# RAW DATA

○ ○ ○ ○

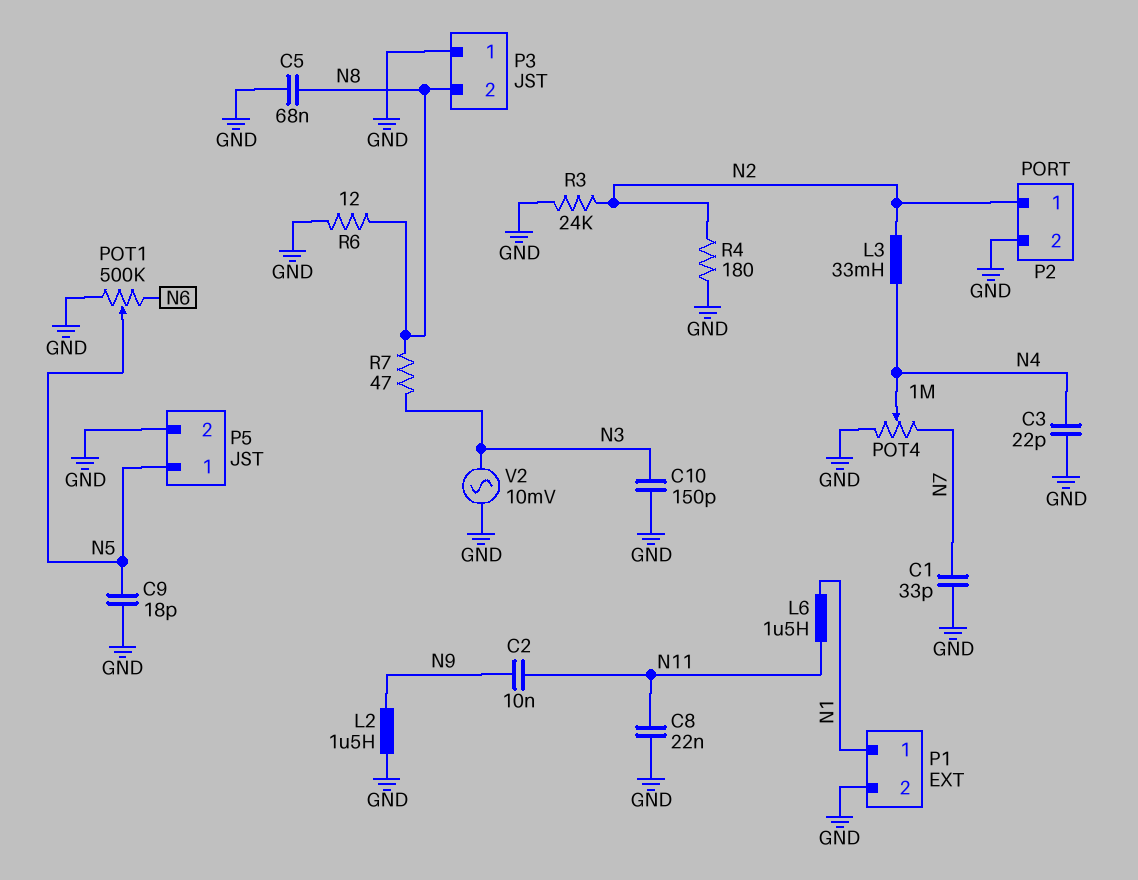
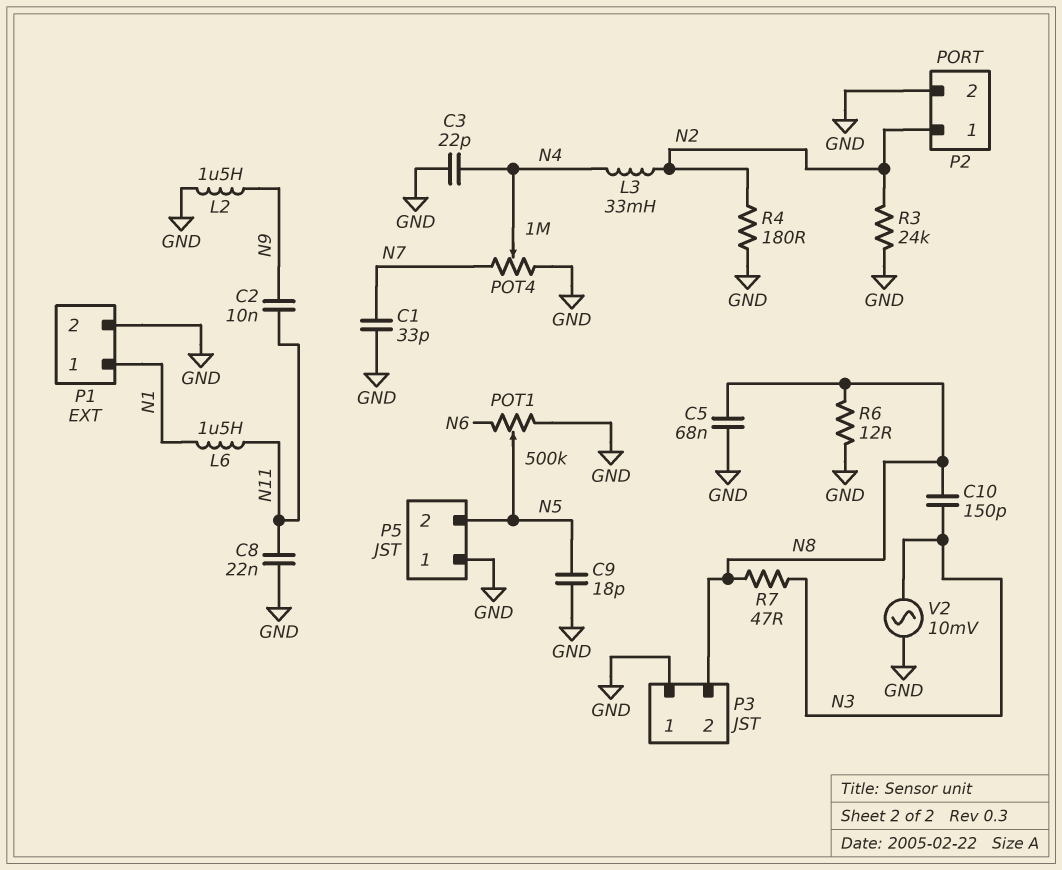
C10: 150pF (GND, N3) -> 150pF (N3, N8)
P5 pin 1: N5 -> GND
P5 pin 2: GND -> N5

○ ○ ○ ○

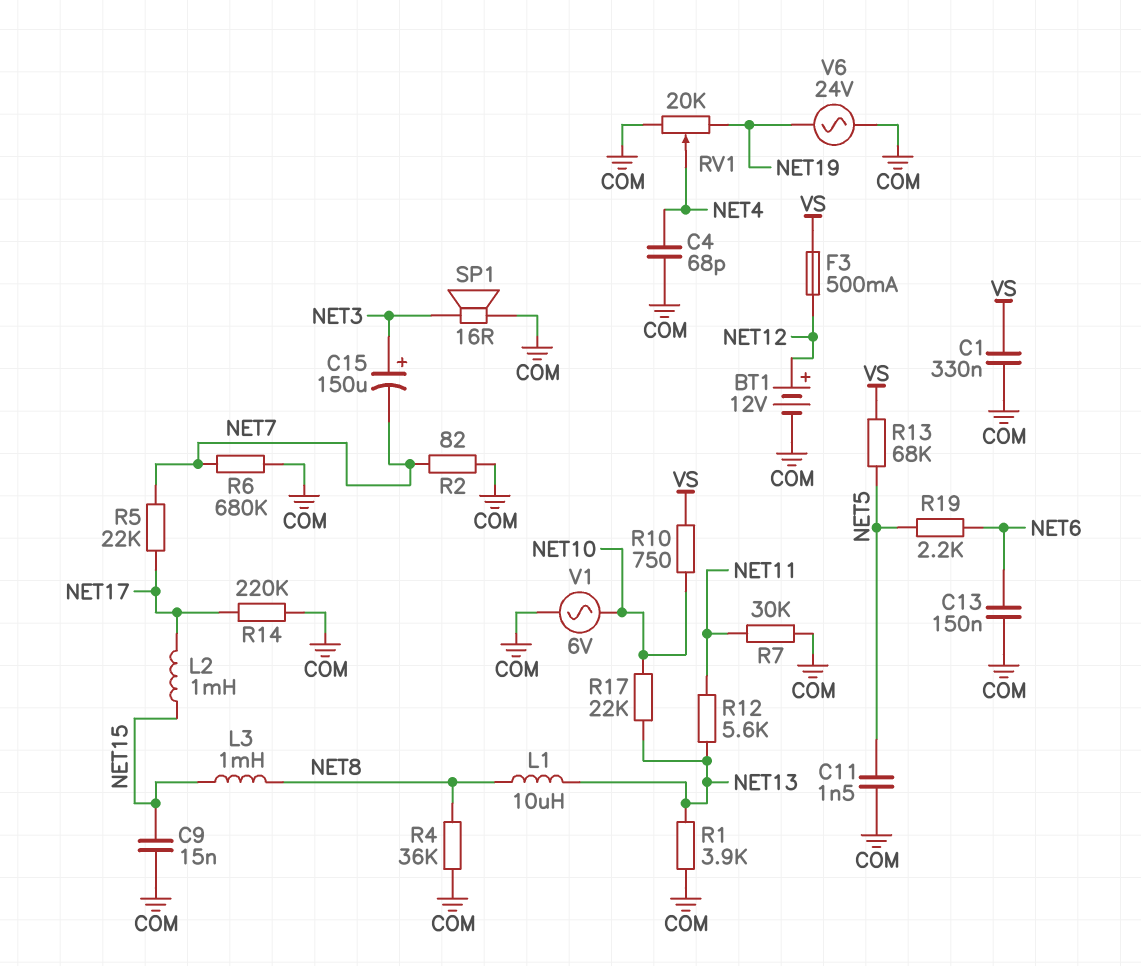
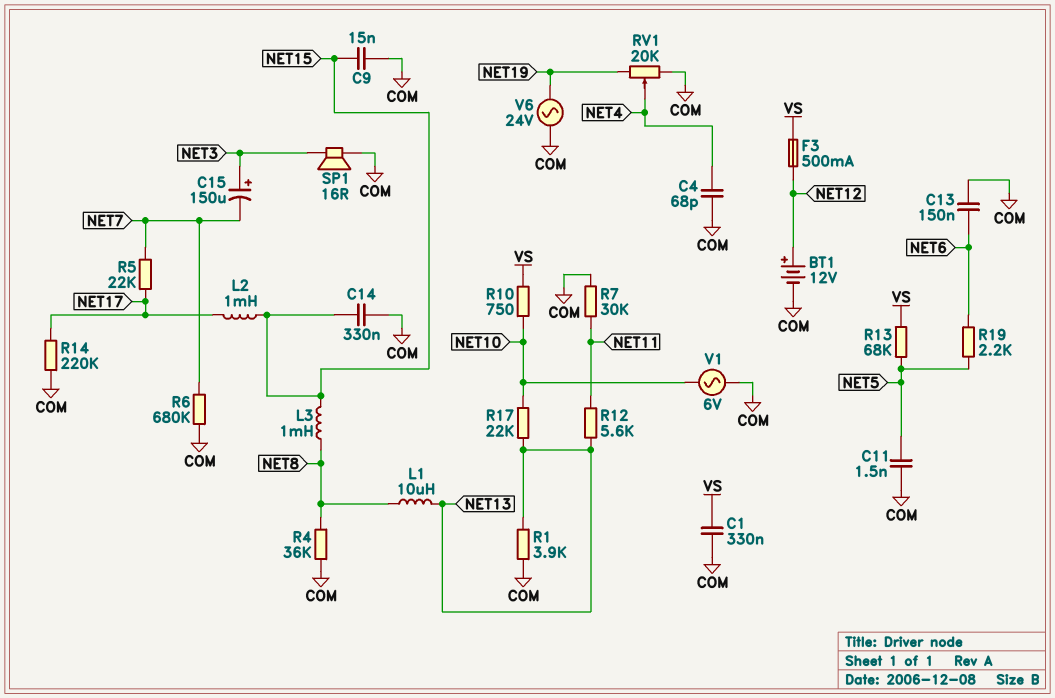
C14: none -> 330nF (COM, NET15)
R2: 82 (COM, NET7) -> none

○ ○ ○ ○

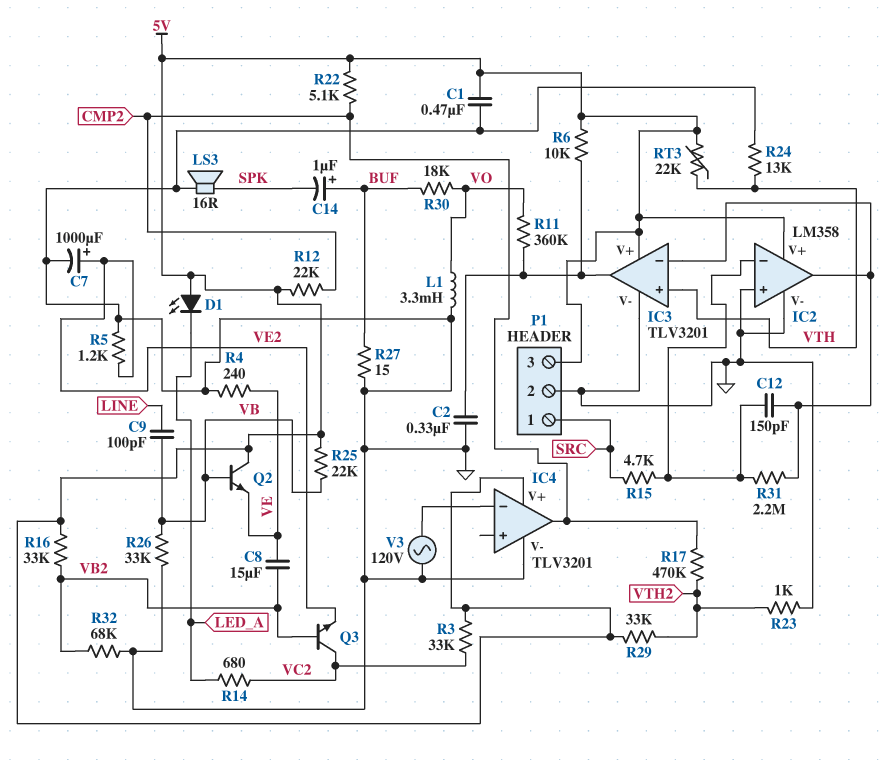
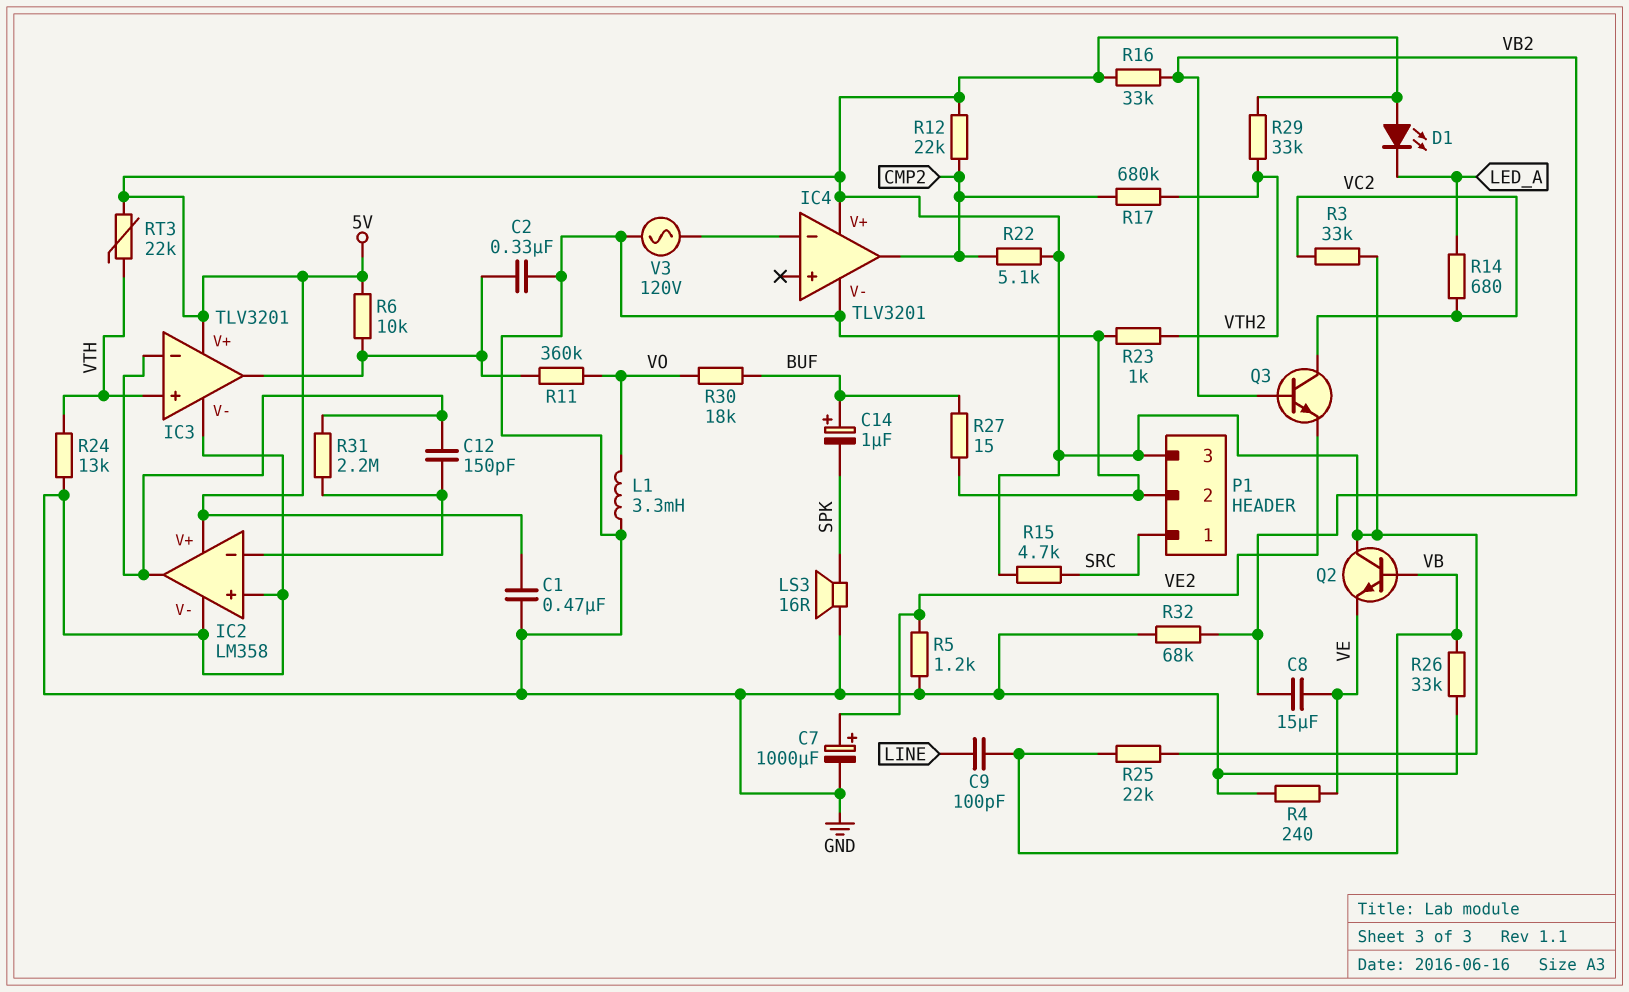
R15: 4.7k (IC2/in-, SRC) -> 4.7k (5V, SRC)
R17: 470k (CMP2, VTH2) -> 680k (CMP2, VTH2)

○ ○ ○ ○

# YOUR ASSIGNMENT
Your answer should consist of the lines from the line with "C10: 150pF (GND, N3) -> 150pF (N3, N8)" to the line with "P5 pin 2: GND -> N5" above, repeated exactly, both ends included.

# ANSWER BELOW
C10: 150pF (GND, N3) -> 150pF (N3, N8)
P5 pin 1: N5 -> GND
P5 pin 2: GND -> N5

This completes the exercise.